• _What needs to be done_
Return verbatim every line of the material from its first line up to and including the line with "Nassau: none -> 2:59".

──────

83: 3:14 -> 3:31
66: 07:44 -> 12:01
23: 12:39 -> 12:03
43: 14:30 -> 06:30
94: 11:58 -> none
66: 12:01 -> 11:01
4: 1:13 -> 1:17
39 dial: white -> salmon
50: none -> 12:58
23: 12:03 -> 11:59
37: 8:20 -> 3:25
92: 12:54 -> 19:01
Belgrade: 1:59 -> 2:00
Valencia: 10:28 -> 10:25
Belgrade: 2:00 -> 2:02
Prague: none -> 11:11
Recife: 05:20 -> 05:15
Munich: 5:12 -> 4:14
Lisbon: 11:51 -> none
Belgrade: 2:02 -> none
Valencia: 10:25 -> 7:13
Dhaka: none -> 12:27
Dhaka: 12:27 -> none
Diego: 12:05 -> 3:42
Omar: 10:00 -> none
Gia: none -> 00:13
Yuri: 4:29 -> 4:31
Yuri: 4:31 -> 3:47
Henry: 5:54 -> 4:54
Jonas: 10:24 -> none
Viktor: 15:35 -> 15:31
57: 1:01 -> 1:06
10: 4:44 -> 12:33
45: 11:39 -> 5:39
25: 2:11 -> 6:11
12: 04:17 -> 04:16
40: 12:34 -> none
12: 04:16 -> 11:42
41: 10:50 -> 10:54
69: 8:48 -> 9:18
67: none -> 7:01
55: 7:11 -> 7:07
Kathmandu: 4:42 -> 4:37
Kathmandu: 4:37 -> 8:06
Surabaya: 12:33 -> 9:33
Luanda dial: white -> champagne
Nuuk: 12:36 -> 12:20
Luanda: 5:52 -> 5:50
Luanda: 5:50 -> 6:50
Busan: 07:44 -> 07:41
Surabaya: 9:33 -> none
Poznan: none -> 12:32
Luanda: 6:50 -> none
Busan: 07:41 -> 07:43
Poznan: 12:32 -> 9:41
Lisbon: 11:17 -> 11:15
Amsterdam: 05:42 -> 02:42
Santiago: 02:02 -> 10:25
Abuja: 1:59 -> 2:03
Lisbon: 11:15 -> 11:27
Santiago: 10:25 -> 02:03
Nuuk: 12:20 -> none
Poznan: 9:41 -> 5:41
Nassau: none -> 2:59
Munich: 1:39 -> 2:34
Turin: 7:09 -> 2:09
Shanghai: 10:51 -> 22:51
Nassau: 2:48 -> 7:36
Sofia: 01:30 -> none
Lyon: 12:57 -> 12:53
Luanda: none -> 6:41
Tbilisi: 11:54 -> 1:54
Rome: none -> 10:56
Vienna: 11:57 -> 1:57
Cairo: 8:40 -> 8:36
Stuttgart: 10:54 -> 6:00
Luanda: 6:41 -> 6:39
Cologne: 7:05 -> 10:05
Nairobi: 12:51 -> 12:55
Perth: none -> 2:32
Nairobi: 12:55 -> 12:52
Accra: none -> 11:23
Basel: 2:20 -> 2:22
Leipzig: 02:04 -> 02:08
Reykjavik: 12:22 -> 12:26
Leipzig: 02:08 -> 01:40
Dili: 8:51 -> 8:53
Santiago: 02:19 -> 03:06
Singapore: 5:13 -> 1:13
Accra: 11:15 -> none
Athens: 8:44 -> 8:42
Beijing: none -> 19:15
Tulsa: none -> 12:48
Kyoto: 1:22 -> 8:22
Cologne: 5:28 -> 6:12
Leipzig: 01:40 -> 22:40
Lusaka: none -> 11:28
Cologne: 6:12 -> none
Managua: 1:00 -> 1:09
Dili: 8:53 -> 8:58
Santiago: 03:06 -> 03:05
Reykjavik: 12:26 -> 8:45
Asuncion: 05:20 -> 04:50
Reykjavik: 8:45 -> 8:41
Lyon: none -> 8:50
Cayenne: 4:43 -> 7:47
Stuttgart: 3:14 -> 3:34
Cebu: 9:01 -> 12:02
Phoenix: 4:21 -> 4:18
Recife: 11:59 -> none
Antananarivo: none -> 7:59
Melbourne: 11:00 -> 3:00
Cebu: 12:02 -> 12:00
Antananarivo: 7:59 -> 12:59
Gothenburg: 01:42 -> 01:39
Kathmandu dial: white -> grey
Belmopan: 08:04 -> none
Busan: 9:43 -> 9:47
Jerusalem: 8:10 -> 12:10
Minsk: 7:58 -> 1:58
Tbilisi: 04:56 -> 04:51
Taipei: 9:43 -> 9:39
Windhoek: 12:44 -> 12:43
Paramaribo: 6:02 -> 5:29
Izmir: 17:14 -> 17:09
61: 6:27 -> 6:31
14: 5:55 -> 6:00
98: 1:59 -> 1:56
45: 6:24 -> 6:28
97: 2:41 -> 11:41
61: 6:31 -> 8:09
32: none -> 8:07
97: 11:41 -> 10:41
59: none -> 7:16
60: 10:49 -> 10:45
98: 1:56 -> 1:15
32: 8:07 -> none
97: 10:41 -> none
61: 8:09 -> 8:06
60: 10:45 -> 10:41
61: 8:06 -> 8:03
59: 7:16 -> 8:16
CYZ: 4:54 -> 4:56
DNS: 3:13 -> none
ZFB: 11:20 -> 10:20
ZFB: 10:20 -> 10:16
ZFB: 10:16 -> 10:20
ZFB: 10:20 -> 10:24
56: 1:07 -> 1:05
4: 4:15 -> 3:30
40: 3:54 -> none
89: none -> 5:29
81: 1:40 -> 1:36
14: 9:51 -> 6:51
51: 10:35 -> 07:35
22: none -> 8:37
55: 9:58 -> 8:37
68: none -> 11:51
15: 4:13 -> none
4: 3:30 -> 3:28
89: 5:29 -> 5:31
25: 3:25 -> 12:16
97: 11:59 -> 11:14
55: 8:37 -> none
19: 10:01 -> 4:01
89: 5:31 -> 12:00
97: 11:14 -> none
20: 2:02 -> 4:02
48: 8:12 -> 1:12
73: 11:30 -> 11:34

──────

• _Answer in full_
83: 3:14 -> 3:31
66: 07:44 -> 12:01
23: 12:39 -> 12:03
43: 14:30 -> 06:30
94: 11:58 -> none
66: 12:01 -> 11:01
4: 1:13 -> 1:17
39 dial: white -> salmon
50: none -> 12:58
23: 12:03 -> 11:59
37: 8:20 -> 3:25
92: 12:54 -> 19:01
Belgrade: 1:59 -> 2:00
Valencia: 10:28 -> 10:25
Belgrade: 2:00 -> 2:02
Prague: none -> 11:11
Recife: 05:20 -> 05:15
Munich: 5:12 -> 4:14
Lisbon: 11:51 -> none
Belgrade: 2:02 -> none
Valencia: 10:25 -> 7:13
Dhaka: none -> 12:27
Dhaka: 12:27 -> none
Diego: 12:05 -> 3:42
Omar: 10:00 -> none
Gia: none -> 00:13
Yuri: 4:29 -> 4:31
Yuri: 4:31 -> 3:47
Henry: 5:54 -> 4:54
Jonas: 10:24 -> none
Viktor: 15:35 -> 15:31
57: 1:01 -> 1:06
10: 4:44 -> 12:33
45: 11:39 -> 5:39
25: 2:11 -> 6:11
12: 04:17 -> 04:16
40: 12:34 -> none
12: 04:16 -> 11:42
41: 10:50 -> 10:54
69: 8:48 -> 9:18
67: none -> 7:01
55: 7:11 -> 7:07
Kathmandu: 4:42 -> 4:37
Kathmandu: 4:37 -> 8:06
Surabaya: 12:33 -> 9:33
Luanda dial: white -> champagne
Nuuk: 12:36 -> 12:20
Luanda: 5:52 -> 5:50
Luanda: 5:50 -> 6:50
Busan: 07:44 -> 07:41
Surabaya: 9:33 -> none
Poznan: none -> 12:32
Luanda: 6:50 -> none
Busan: 07:41 -> 07:43
Poznan: 12:32 -> 9:41
Lisbon: 11:17 -> 11:15
Amsterdam: 05:42 -> 02:42
Santiago: 02:02 -> 10:25
Abuja: 1:59 -> 2:03
Lisbon: 11:15 -> 11:27
Santiago: 10:25 -> 02:03
Nuuk: 12:20 -> none
Poznan: 9:41 -> 5:41
Nassau: none -> 2:59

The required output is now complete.